── Material to process ──

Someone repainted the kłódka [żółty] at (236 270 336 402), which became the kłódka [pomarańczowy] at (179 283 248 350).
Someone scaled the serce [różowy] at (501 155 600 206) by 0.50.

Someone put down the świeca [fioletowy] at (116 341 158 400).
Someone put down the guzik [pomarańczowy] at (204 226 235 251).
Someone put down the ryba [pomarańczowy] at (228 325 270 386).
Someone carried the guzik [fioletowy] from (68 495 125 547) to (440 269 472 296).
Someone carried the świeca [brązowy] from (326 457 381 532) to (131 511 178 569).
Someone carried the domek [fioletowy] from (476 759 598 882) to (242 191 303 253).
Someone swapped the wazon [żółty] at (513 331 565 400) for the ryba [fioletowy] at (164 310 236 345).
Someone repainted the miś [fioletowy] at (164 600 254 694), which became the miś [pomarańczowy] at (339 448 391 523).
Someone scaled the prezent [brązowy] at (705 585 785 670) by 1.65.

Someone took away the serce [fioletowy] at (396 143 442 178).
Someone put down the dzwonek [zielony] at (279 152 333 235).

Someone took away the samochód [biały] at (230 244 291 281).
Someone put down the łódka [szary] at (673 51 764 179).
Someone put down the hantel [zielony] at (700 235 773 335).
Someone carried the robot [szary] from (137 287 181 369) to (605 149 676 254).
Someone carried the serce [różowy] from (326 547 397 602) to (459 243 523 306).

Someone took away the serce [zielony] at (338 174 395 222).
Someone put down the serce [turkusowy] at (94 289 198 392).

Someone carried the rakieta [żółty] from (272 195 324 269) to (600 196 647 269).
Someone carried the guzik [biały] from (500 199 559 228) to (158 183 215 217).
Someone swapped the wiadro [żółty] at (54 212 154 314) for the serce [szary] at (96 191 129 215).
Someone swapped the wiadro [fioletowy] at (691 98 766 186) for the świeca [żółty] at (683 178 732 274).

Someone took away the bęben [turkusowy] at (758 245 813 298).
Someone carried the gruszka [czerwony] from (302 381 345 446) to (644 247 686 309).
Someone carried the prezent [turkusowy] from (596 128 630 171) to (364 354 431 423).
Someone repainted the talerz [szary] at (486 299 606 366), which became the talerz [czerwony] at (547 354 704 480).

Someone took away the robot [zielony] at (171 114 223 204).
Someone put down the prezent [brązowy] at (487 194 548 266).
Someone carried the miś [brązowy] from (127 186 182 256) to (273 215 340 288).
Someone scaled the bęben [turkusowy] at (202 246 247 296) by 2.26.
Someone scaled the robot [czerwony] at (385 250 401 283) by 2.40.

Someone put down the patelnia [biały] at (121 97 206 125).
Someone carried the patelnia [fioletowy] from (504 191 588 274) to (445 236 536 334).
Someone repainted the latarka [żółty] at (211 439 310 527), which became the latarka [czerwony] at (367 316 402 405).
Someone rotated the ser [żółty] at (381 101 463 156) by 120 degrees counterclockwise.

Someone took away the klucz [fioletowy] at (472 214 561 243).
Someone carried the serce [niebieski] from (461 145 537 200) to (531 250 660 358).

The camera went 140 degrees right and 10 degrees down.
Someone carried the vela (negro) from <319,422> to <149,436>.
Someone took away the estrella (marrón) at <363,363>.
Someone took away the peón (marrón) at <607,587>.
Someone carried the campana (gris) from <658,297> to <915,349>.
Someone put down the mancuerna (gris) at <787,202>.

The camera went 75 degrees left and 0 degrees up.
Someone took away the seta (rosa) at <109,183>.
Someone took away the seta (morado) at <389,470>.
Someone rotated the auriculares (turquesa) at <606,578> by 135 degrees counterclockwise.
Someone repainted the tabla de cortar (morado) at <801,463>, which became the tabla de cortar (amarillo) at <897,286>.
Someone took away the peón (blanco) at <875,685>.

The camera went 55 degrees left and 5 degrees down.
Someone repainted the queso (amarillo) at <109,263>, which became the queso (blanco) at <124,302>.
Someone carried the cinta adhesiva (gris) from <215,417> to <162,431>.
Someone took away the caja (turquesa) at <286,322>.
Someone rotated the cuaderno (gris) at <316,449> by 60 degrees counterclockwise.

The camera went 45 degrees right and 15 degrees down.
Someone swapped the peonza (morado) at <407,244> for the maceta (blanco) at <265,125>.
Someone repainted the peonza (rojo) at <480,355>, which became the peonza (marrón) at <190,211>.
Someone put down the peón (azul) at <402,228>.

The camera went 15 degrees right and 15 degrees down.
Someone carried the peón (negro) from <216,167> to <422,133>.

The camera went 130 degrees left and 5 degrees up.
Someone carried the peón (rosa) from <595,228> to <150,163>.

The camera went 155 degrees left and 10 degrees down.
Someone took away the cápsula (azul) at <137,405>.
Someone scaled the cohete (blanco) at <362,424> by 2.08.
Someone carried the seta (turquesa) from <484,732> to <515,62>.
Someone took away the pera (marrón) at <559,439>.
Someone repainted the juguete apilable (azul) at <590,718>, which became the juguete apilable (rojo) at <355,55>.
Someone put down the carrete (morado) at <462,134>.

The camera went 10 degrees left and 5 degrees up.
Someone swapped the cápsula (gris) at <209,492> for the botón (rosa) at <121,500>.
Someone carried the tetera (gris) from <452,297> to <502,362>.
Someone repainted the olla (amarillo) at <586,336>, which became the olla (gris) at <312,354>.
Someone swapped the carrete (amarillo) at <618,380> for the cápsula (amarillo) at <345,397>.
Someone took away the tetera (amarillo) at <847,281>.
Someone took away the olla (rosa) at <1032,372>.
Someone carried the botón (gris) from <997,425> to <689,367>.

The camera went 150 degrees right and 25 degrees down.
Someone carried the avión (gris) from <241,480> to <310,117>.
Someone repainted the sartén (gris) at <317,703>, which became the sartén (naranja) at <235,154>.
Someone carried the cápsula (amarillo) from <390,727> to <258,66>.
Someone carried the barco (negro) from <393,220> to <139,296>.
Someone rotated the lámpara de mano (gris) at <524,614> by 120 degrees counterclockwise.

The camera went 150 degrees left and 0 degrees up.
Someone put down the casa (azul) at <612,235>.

───

**Task brief:** Write out only the lines that run from the line containing "Someone swapped the wazon" through the line containing "Someone carried the prezent", both included, exactly as they appear above.

**Answer box:**
Someone swapped the wazon [żółty] at (513 331 565 400) for the ryba [fioletowy] at (164 310 236 345).
Someone repainted the miś [fioletowy] at (164 600 254 694), which became the miś [pomarańczowy] at (339 448 391 523).
Someone scaled the prezent [brązowy] at (705 585 785 670) by 1.65.

Someone took away the serce [fioletowy] at (396 143 442 178).
Someone put down the dzwonek [zielony] at (279 152 333 235).

Someone took away the samochód [biały] at (230 244 291 281).
Someone put down the łódka [szary] at (673 51 764 179).
Someone put down the hantel [zielony] at (700 235 773 335).
Someone carried the robot [szary] from (137 287 181 369) to (605 149 676 254).
Someone carried the serce [różowy] from (326 547 397 602) to (459 243 523 306).

Someone took away the serce [zielony] at (338 174 395 222).
Someone put down the serce [turkusowy] at (94 289 198 392).

Someone carried the rakieta [żółty] from (272 195 324 269) to (600 196 647 269).
Someone carried the guzik [biały] from (500 199 559 228) to (158 183 215 217).
Someone swapped the wiadro [żółty] at (54 212 154 314) for the serce [szary] at (96 191 129 215).
Someone swapped the wiadro [fioletowy] at (691 98 766 186) for the świeca [żółty] at (683 178 732 274).

Someone took away the bęben [turkusowy] at (758 245 813 298).
Someone carried the gruszka [czerwony] from (302 381 345 446) to (644 247 686 309).
Someone carried the prezent [turkusowy] from (596 128 630 171) to (364 354 431 423).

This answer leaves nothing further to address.